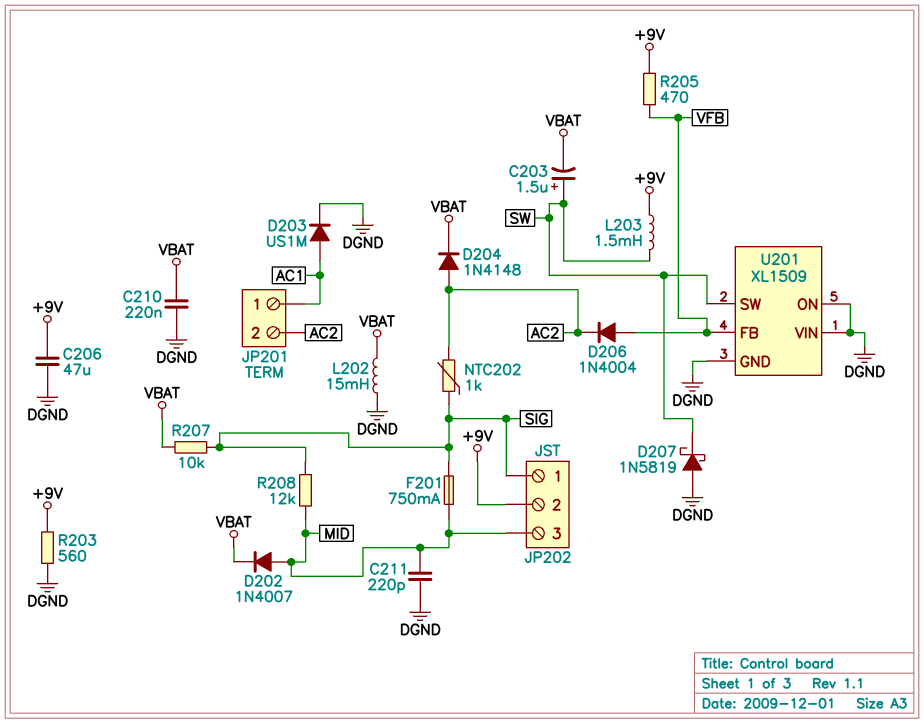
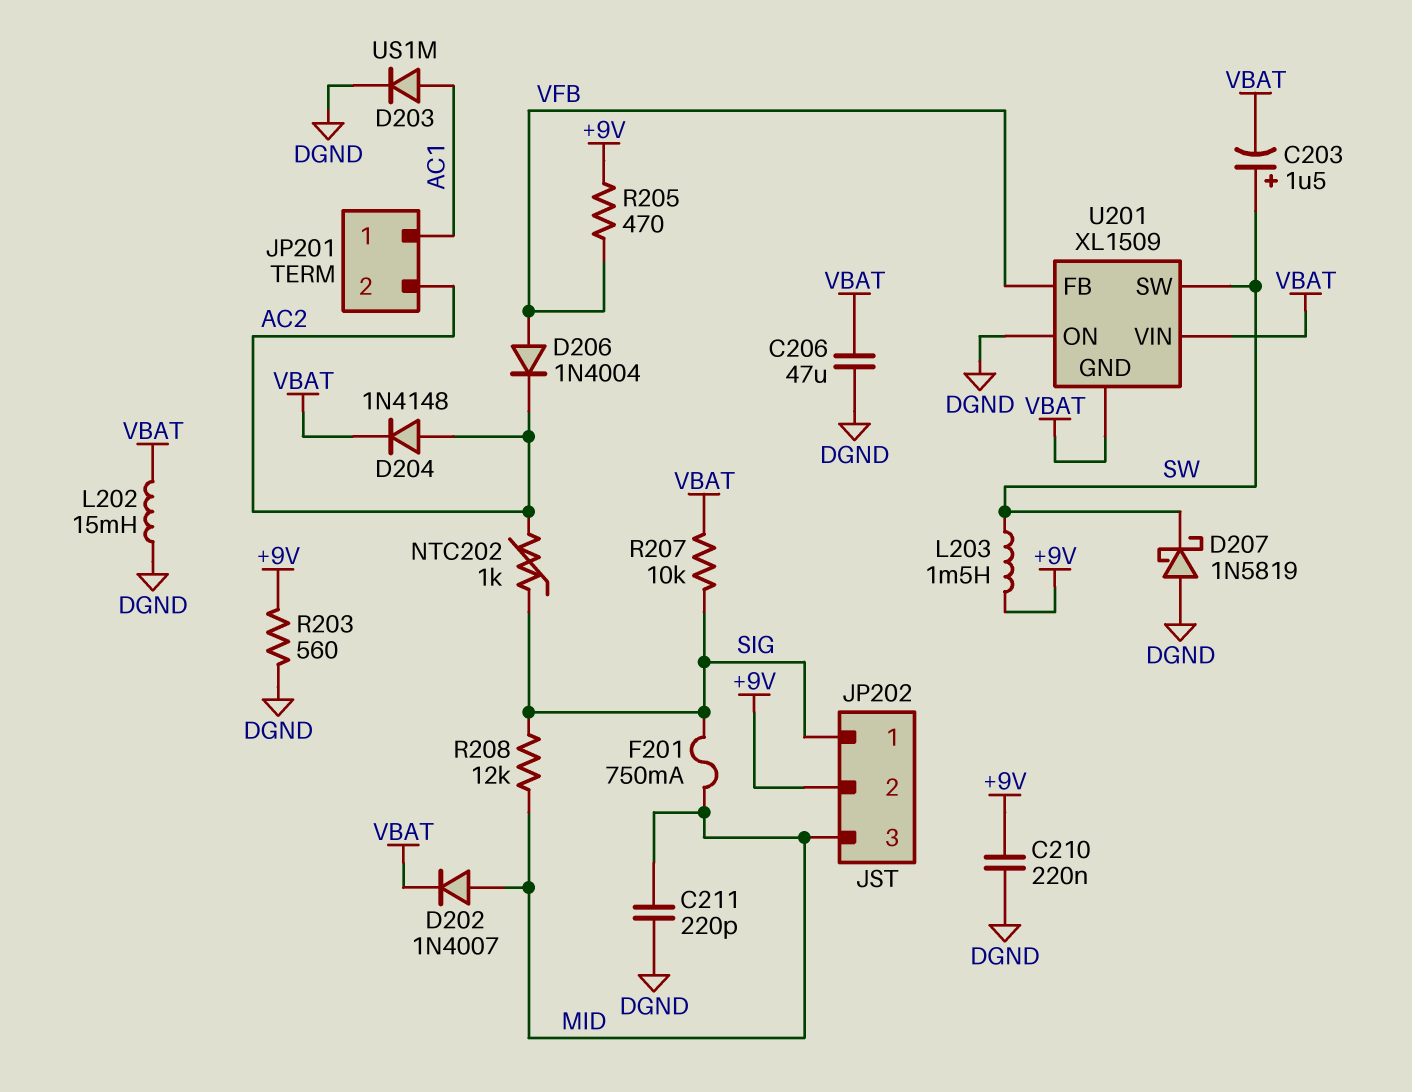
C206: 47uF (+9V, DGND) -> 47uF (DGND, VBAT)
C210: 220nF (DGND, VBAT) -> 220nF (+9V, DGND)
U201 pin GND: DGND -> VBAT
U201 pin VIN: DGND -> VBAT

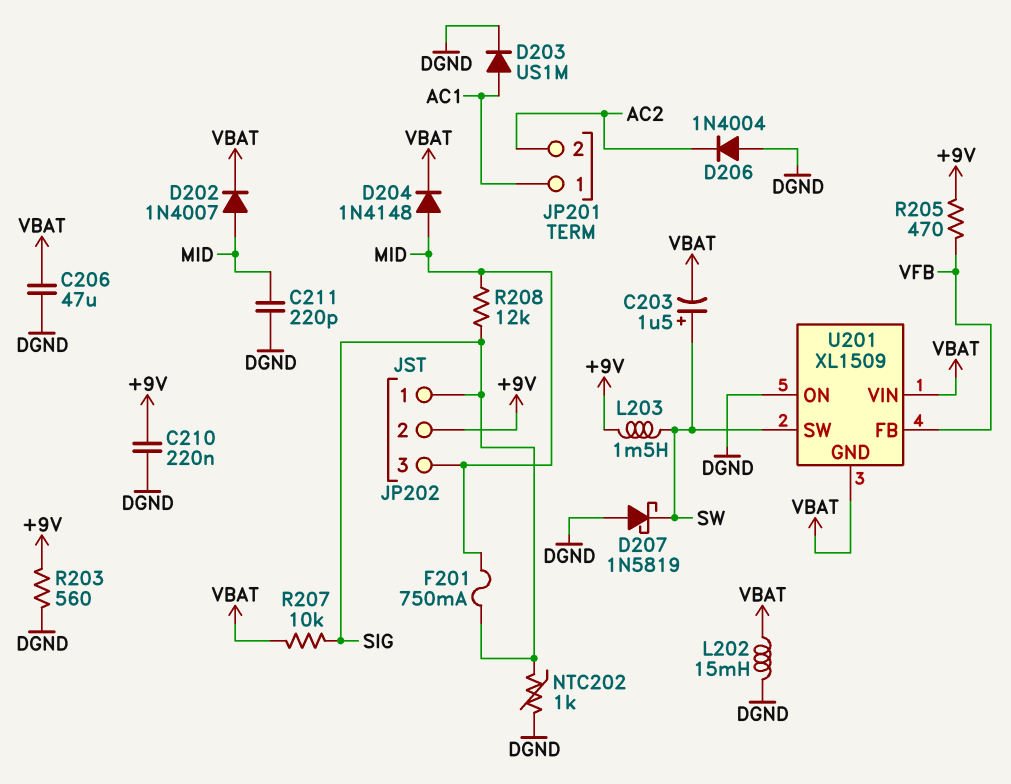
D204: diode 1N4148 (A AC2, K VBAT) -> diode 1N4148 (A MID, K VBAT)
D206: diode 1N4004 (A VFB, K AC2) -> diode 1N4004 (A DGND, K AC2)
NTC202: 1k (AC2, SIG) -> 1k (DGND, SIG)

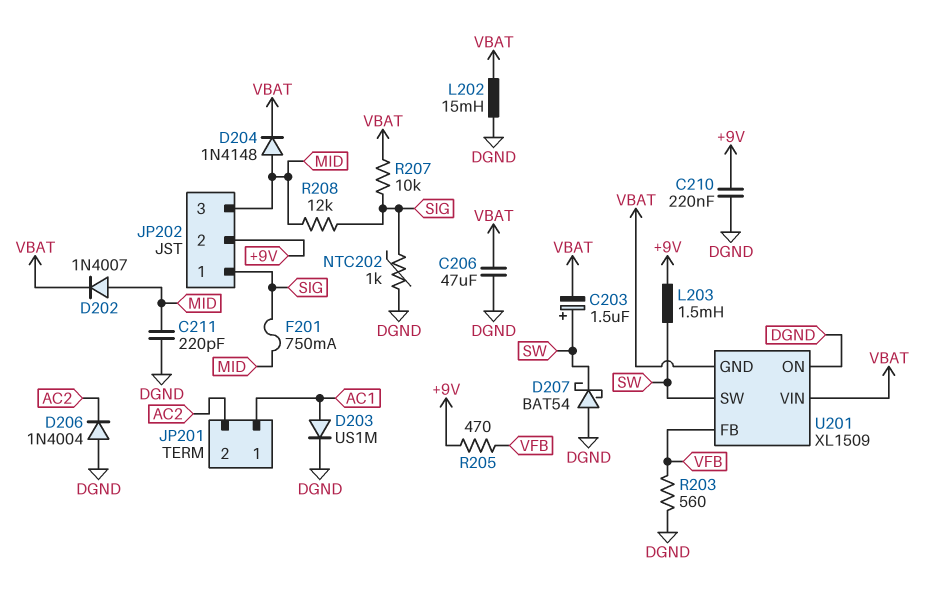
D207: schottky 1N5819 (A DGND, K SW) -> schottky BAT54 (A DGND, K SW)
R203: 560 (+9V, DGND) -> 560 (DGND, VFB)

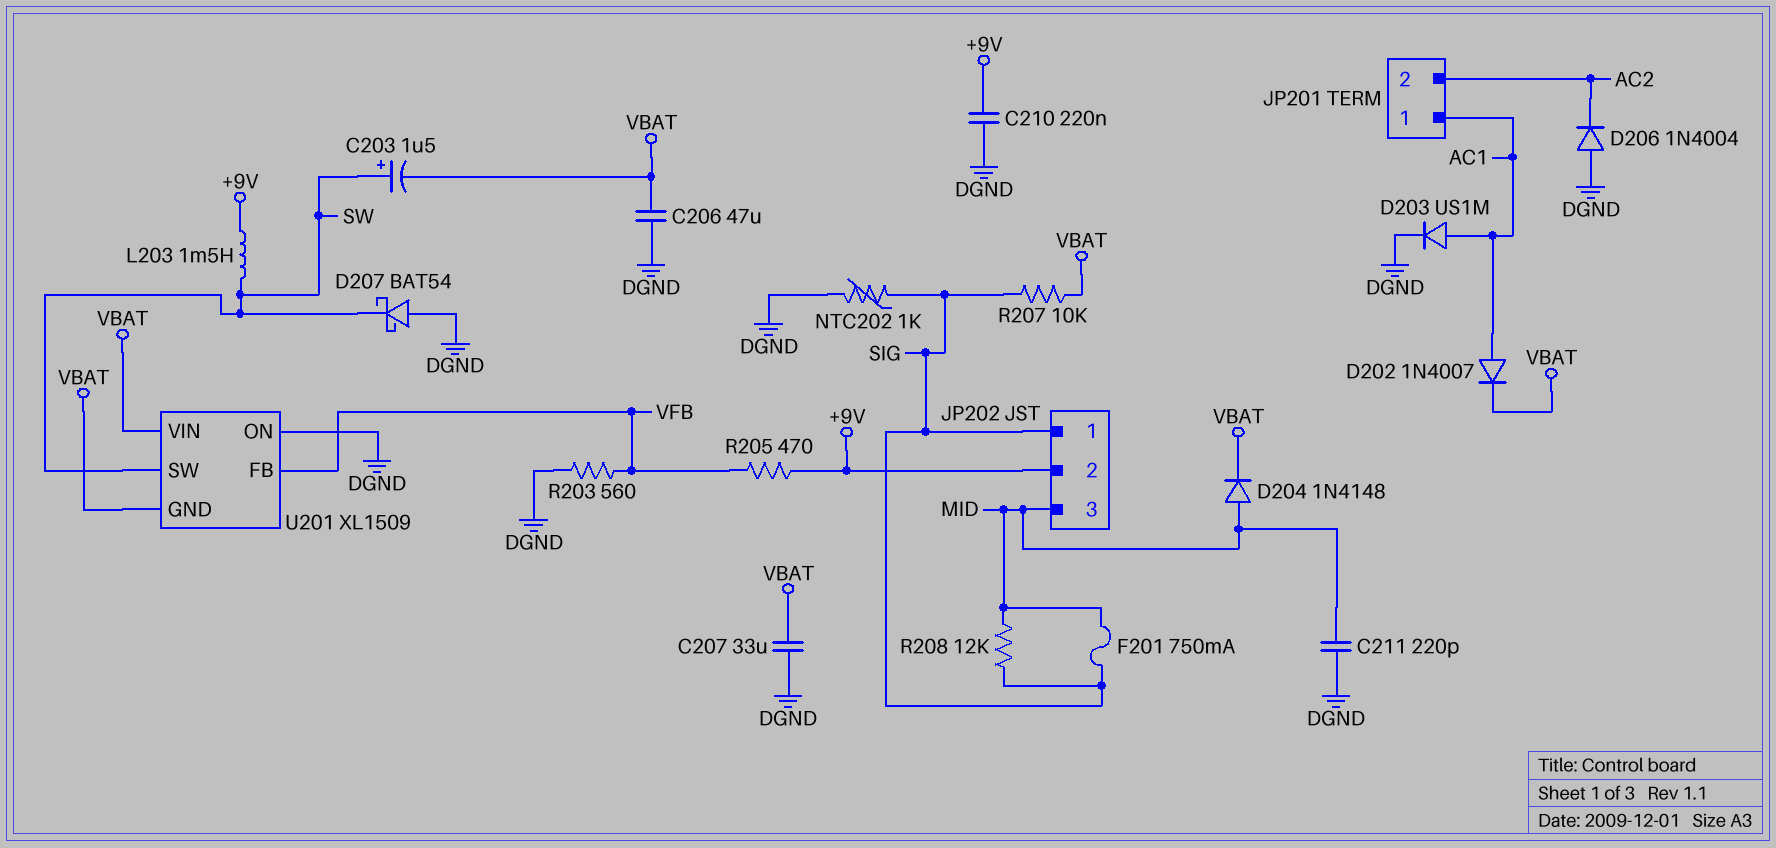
C207: none -> 33uF (DGND, VBAT)
D202: diode 1N4007 (A MID, K VBAT) -> diode 1N4007 (A AC1, K VBAT)
L202: 15mH (DGND, VBAT) -> none

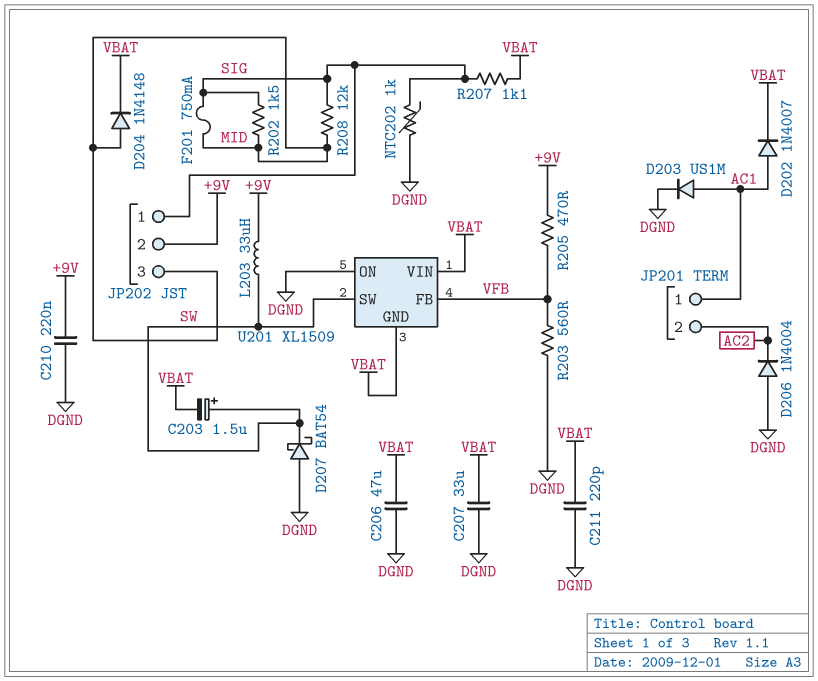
C211: 220pF (DGND, MID) -> 220pF (DGND, VBAT)
L203: 1.5mH (+9V, SW) -> 33uH (+9V, SW)
R202: none -> 1.5k (MID, SIG)
R207: 10k (SIG, VBAT) -> 1.1k (SIG, VBAT)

• **TASK REQUIREMENTS**: Reproduce every line from the entries that holds the word "none".

• **ANSWER BELOW**:
C207: none -> 33uF (DGND, VBAT)
L202: 15mH (DGND, VBAT) -> none
R202: none -> 1.5k (MID, SIG)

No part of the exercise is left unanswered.